**** INFORMATION PROVIDED

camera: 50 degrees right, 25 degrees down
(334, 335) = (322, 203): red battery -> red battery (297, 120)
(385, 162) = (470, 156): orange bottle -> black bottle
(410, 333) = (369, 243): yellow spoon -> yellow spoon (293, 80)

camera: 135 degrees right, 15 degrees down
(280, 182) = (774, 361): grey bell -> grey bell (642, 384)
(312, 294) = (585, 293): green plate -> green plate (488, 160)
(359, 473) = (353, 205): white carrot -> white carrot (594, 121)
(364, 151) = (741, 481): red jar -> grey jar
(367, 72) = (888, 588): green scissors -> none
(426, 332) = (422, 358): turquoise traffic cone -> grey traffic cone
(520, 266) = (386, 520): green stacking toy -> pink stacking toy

********
**** INFORMATION PROVIDED

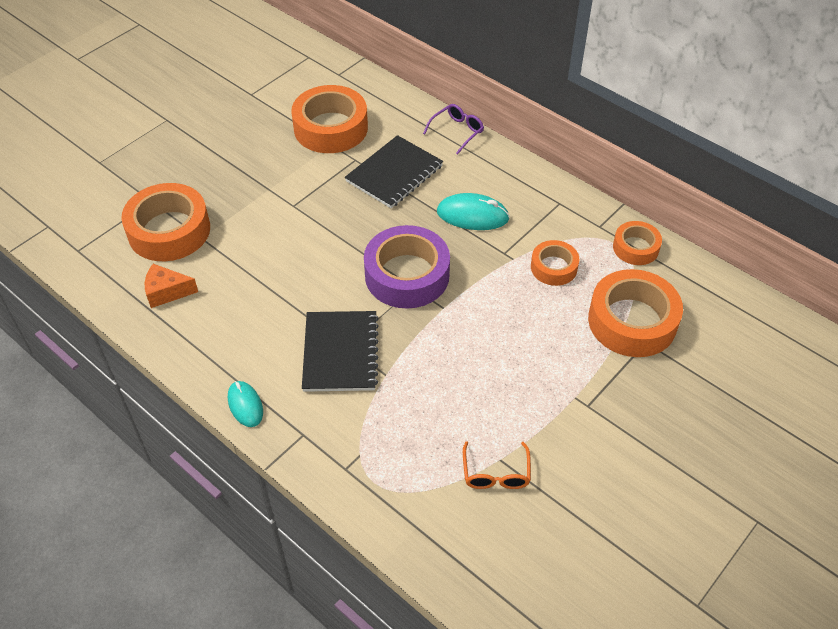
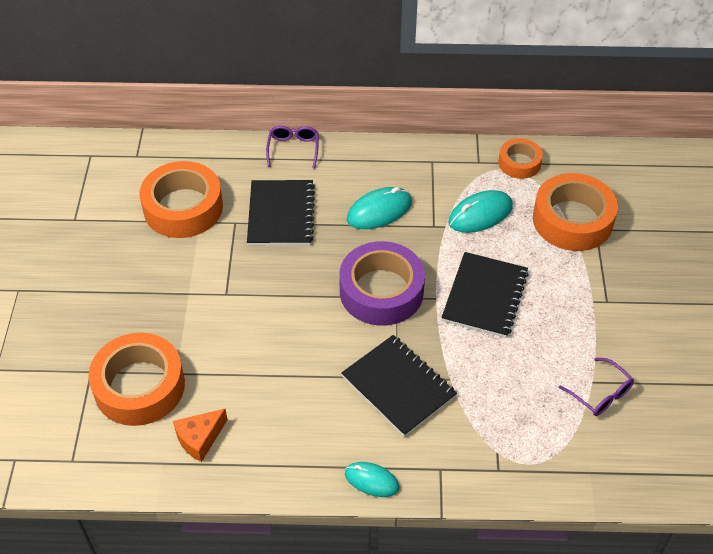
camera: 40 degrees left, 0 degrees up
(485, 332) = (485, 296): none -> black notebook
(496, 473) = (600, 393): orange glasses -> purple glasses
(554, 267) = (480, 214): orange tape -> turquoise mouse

********

Reproduce the entries above exactly, but only the lines between the line holding "camera: 50 degrees right, 25 degrees down" and the line holding "(520, 266) = (386, 520): green", inclusive.

camera: 50 degrees right, 25 degrees down
(334, 335) = (322, 203): red battery -> red battery (297, 120)
(385, 162) = (470, 156): orange bottle -> black bottle
(410, 333) = (369, 243): yellow spoon -> yellow spoon (293, 80)

camera: 135 degrees right, 15 degrees down
(280, 182) = (774, 361): grey bell -> grey bell (642, 384)
(312, 294) = (585, 293): green plate -> green plate (488, 160)
(359, 473) = (353, 205): white carrot -> white carrot (594, 121)
(364, 151) = (741, 481): red jar -> grey jar
(367, 72) = (888, 588): green scissors -> none
(426, 332) = (422, 358): turquoise traffic cone -> grey traffic cone
(520, 266) = (386, 520): green stacking toy -> pink stacking toy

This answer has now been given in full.